### Exercise goal
All records given below must be printed word for word.
*** Data to use ***
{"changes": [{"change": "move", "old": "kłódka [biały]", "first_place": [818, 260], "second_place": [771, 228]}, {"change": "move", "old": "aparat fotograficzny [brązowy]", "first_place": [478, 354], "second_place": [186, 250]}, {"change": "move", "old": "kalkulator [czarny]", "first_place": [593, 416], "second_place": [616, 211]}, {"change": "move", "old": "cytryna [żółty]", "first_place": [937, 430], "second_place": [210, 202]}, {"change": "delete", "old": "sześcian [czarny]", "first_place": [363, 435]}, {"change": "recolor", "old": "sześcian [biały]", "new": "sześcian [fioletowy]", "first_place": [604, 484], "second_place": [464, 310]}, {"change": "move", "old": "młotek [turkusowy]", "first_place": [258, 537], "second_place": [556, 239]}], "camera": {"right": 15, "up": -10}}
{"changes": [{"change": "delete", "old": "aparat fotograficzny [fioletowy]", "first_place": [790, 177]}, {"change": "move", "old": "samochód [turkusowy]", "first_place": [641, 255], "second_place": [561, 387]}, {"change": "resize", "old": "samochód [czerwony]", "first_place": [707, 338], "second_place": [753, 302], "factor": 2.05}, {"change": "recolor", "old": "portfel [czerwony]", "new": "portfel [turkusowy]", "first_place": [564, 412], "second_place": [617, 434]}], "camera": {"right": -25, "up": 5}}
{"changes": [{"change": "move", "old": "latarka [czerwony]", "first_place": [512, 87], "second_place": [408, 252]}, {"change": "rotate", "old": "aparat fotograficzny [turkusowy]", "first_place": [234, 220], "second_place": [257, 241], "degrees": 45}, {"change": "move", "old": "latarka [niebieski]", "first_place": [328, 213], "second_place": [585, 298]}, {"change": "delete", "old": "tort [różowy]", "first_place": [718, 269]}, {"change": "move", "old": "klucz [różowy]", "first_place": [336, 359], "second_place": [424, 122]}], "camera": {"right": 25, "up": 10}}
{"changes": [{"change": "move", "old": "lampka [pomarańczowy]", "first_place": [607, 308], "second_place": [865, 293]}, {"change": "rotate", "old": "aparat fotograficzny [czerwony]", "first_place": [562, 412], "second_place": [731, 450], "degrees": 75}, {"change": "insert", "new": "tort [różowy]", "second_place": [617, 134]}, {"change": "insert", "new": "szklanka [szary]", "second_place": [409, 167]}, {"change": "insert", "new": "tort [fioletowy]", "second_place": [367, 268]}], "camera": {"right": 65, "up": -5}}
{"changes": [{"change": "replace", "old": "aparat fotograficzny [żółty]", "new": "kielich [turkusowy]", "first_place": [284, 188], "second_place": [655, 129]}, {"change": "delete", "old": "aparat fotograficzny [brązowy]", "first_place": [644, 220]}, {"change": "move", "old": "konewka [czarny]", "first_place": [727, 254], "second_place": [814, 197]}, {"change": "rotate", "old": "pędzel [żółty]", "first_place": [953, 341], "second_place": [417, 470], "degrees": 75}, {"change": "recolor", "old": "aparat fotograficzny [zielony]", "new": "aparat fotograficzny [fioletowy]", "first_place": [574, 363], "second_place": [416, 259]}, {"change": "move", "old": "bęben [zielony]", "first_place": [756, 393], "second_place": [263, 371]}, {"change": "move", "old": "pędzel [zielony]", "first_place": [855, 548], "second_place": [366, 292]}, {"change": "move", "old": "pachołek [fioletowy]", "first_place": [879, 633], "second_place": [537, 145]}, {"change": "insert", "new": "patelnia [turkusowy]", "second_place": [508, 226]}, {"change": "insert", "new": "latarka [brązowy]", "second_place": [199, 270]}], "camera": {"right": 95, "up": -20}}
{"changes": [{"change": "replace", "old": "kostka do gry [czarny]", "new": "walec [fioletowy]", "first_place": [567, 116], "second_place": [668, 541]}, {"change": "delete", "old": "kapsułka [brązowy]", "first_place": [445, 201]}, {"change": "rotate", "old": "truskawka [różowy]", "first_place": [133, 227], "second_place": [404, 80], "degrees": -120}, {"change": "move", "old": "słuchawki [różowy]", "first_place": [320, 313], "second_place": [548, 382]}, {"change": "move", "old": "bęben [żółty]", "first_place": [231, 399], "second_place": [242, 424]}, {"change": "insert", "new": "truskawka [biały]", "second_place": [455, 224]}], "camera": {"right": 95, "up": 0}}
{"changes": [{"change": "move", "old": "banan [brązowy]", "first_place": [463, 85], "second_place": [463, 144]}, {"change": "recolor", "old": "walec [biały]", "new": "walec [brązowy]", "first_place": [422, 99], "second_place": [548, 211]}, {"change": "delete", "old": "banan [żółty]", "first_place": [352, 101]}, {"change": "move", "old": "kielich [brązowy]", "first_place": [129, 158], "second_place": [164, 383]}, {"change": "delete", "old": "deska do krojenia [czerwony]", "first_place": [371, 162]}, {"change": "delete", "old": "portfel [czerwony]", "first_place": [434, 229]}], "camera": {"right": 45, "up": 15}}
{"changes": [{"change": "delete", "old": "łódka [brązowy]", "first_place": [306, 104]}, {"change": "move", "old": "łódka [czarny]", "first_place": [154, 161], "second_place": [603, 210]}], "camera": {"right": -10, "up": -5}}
*** End of Data to use ***
### Output for this task
{"changes": [{"change": "move", "old": "kłódka [biały]", "first_place": [818, 260], "second_place": [771, 228]}, {"change": "move", "old": "aparat fotograficzny [brązowy]", "first_place": [478, 354], "second_place": [186, 250]}, {"change": "move", "old": "kalkulator [czarny]", "first_place": [593, 416], "second_place": [616, 211]}, {"change": "move", "old": "cytryna [żółty]", "first_place": [937, 430], "second_place": [210, 202]}, {"change": "delete", "old": "sześcian [czarny]", "first_place": [363, 435]}, {"change": "recolor", "old": "sześcian [biały]", "new": "sześcian [fioletowy]", "first_place": [604, 484], "second_place": [464, 310]}, {"change": "move", "old": "młotek [turkusowy]", "first_place": [258, 537], "second_place": [556, 239]}], "camera": {"right": 15, "up": -10}}
{"changes": [{"change": "delete", "old": "aparat fotograficzny [fioletowy]", "first_place": [790, 177]}, {"change": "move", "old": "samochód [turkusowy]", "first_place": [641, 255], "second_place": [561, 387]}, {"change": "resize", "old": "samochód [czerwony]", "first_place": [707, 338], "second_place": [753, 302], "factor": 2.05}, {"change": "recolor", "old": "portfel [czerwony]", "new": "portfel [turkusowy]", "first_place": [564, 412], "second_place": [617, 434]}], "camera": {"right": -25, "up": 5}}
{"changes": [{"change": "move", "old": "latarka [czerwony]", "first_place": [512, 87], "second_place": [408, 252]}, {"change": "rotate", "old": "aparat fotograficzny [turkusowy]", "first_place": [234, 220], "second_place": [257, 241], "degrees": 45}, {"change": "move", "old": "latarka [niebieski]", "first_place": [328, 213], "second_place": [585, 298]}, {"change": "delete", "old": "tort [różowy]", "first_place": [718, 269]}, {"change": "move", "old": "klucz [różowy]", "first_place": [336, 359], "second_place": [424, 122]}], "camera": {"right": 25, "up": 10}}
{"changes": [{"change": "move", "old": "lampka [pomarańczowy]", "first_place": [607, 308], "second_place": [865, 293]}, {"change": "rotate", "old": "aparat fotograficzny [czerwony]", "first_place": [562, 412], "second_place": [731, 450], "degrees": 75}, {"change": "insert", "new": "tort [różowy]", "second_place": [617, 134]}, {"change": "insert", "new": "szklanka [szary]", "second_place": [409, 167]}, {"change": "insert", "new": "tort [fioletowy]", "second_place": [367, 268]}], "camera": {"right": 65, "up": -5}}
{"changes": [{"change": "replace", "old": "aparat fotograficzny [żółty]", "new": "kielich [turkusowy]", "first_place": [284, 188], "second_place": [655, 129]}, {"change": "delete", "old": "aparat fotograficzny [brązowy]", "first_place": [644, 220]}, {"change": "move", "old": "konewka [czarny]", "first_place": [727, 254], "second_place": [814, 197]}, {"change": "rotate", "old": "pędzel [żółty]", "first_place": [953, 341], "second_place": [417, 470], "degrees": 75}, {"change": "recolor", "old": "aparat fotograficzny [zielony]", "new": "aparat fotograficzny [fioletowy]", "first_place": [574, 363], "second_place": [416, 259]}, {"change": "move", "old": "bęben [zielony]", "first_place": [756, 393], "second_place": [263, 371]}, {"change": "move", "old": "pędzel [zielony]", "first_place": [855, 548], "second_place": [366, 292]}, {"change": "move", "old": "pachołek [fioletowy]", "first_place": [879, 633], "second_place": [537, 145]}, {"change": "insert", "new": "patelnia [turkusowy]", "second_place": [508, 226]}, {"change": "insert", "new": "latarka [brązowy]", "second_place": [199, 270]}], "camera": {"right": 95, "up": -20}}
{"changes": [{"change": "replace", "old": "kostka do gry [czarny]", "new": "walec [fioletowy]", "first_place": [567, 116], "second_place": [668, 541]}, {"change": "delete", "old": "kapsułka [brązowy]", "first_place": [445, 201]}, {"change": "rotate", "old": "truskawka [różowy]", "first_place": [133, 227], "second_place": [404, 80], "degrees": -120}, {"change": "move", "old": "słuchawki [różowy]", "first_place": [320, 313], "second_place": [548, 382]}, {"change": "move", "old": "bęben [żółty]", "first_place": [231, 399], "second_place": [242, 424]}, {"change": "insert", "new": "truskawka [biały]", "second_place": [455, 224]}], "camera": {"right": 95, "up": 0}}
{"changes": [{"change": "move", "old": "banan [brązowy]", "first_place": [463, 85], "second_place": [463, 144]}, {"change": "recolor", "old": "walec [biały]", "new": "walec [brązowy]", "first_place": [422, 99], "second_place": [548, 211]}, {"change": "delete", "old": "banan [żółty]", "first_place": [352, 101]}, {"change": "move", "old": "kielich [brązowy]", "first_place": [129, 158], "second_place": [164, 383]}, {"change": "delete", "old": "deska do krojenia [czerwony]", "first_place": [371, 162]}, {"change": "delete", "old": "portfel [czerwony]", "first_place": [434, 229]}], "camera": {"right": 45, "up": 15}}
{"changes": [{"change": "delete", "old": "łódka [brązowy]", "first_place": [306, 104]}, {"change": "move", "old": "łódka [czarny]", "first_place": [154, 161], "second_place": [603, 210]}], "camera": {"right": -10, "up": -5}}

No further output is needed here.